Set down each entry below exactly as written, keeping the pictures out.
Start of SUPPLIED ENTRIES
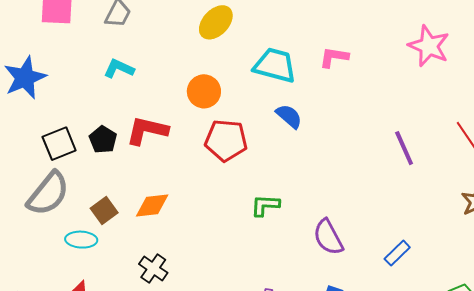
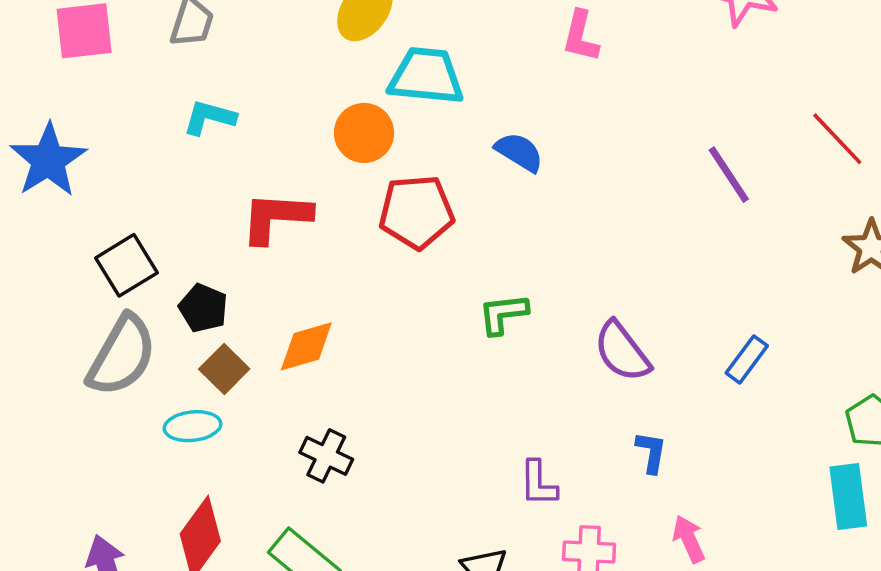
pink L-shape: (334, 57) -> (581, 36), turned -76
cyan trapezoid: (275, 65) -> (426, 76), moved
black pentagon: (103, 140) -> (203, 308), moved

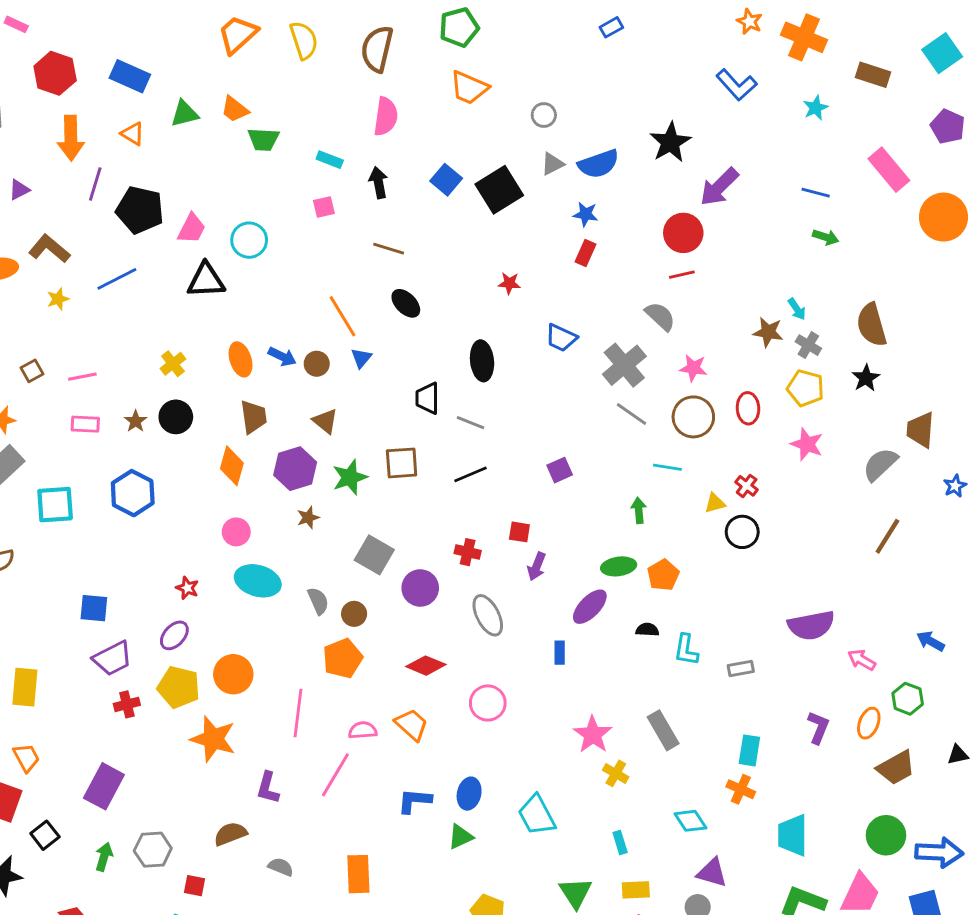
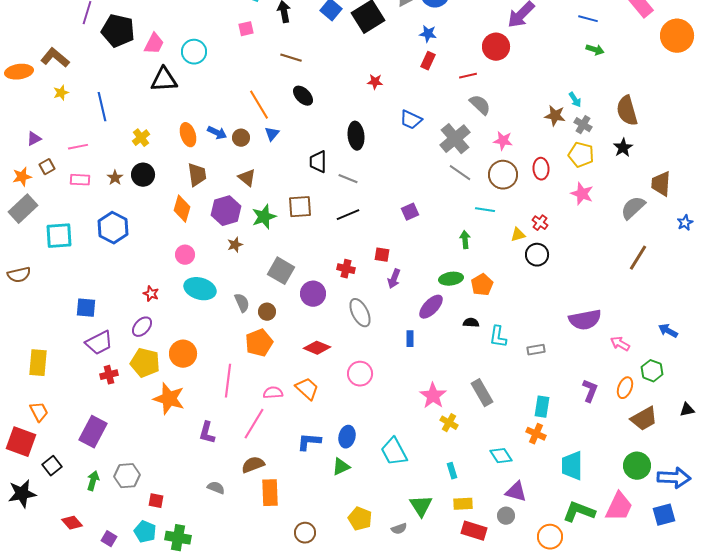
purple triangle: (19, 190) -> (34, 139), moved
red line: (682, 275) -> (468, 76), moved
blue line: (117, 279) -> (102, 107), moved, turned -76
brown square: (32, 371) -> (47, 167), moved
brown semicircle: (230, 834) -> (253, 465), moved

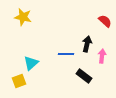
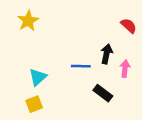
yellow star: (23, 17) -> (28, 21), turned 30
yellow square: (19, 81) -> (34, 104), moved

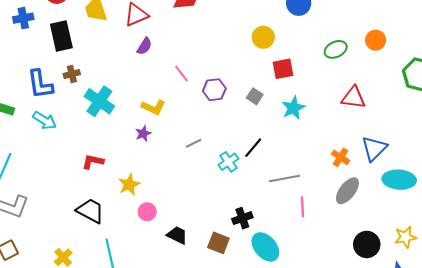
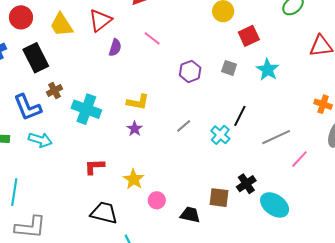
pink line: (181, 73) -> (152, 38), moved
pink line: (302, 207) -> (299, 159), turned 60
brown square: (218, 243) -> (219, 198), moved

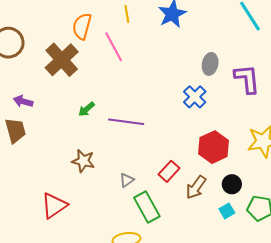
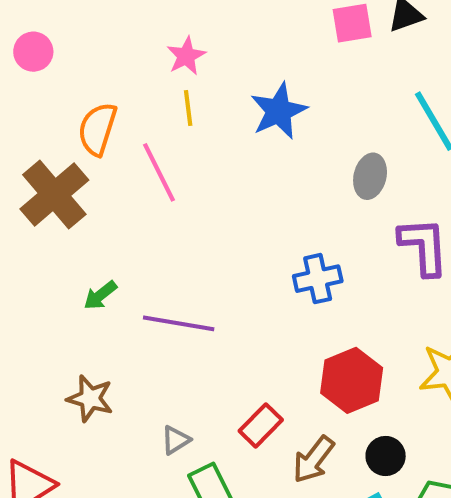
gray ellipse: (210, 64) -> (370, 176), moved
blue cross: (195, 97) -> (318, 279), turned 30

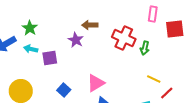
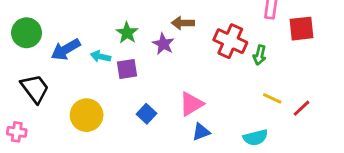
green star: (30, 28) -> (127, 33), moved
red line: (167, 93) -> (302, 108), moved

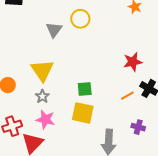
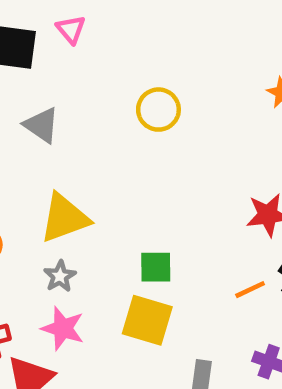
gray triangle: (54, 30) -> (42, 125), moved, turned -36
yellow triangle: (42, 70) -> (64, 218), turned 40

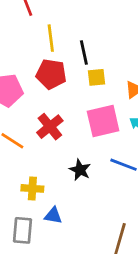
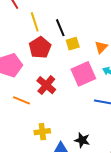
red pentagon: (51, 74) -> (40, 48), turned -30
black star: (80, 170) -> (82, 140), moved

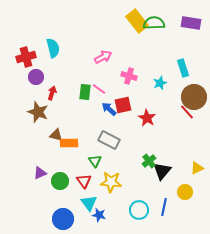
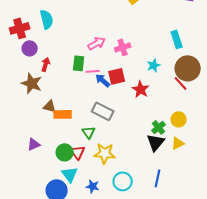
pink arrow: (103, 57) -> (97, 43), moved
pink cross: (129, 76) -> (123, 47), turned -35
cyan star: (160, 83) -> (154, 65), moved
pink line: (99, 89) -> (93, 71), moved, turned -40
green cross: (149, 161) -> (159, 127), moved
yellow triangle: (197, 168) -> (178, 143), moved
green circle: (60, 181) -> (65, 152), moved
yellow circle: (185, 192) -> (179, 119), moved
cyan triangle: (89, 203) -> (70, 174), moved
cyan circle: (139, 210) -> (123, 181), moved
End of SUPPLIED ENTRIES
**WRITTEN REPLY:**
pink L-shape: (334, 57) -> (581, 36), turned -76
cyan trapezoid: (275, 65) -> (426, 76), moved
black pentagon: (103, 140) -> (203, 308), moved

purple triangle: (19, 190) -> (34, 139), moved
red line: (682, 275) -> (468, 76), moved
blue line: (117, 279) -> (102, 107), moved, turned -76
brown square: (32, 371) -> (47, 167), moved
brown semicircle: (230, 834) -> (253, 465), moved

yellow star: (23, 17) -> (28, 21), turned 30
yellow square: (19, 81) -> (34, 104), moved

pink line: (181, 73) -> (152, 38), moved
pink line: (302, 207) -> (299, 159), turned 60
brown square: (218, 243) -> (219, 198), moved

gray ellipse: (210, 64) -> (370, 176), moved
blue cross: (195, 97) -> (318, 279), turned 30

green star: (30, 28) -> (127, 33), moved
red line: (167, 93) -> (302, 108), moved

gray triangle: (54, 30) -> (42, 125), moved, turned -36
yellow triangle: (42, 70) -> (64, 218), turned 40

red pentagon: (51, 74) -> (40, 48), turned -30
black star: (80, 170) -> (82, 140), moved

pink arrow: (103, 57) -> (97, 43), moved
pink cross: (129, 76) -> (123, 47), turned -35
cyan star: (160, 83) -> (154, 65), moved
pink line: (99, 89) -> (93, 71), moved, turned -40
green cross: (149, 161) -> (159, 127), moved
yellow triangle: (197, 168) -> (178, 143), moved
green circle: (60, 181) -> (65, 152), moved
yellow circle: (185, 192) -> (179, 119), moved
cyan triangle: (89, 203) -> (70, 174), moved
cyan circle: (139, 210) -> (123, 181), moved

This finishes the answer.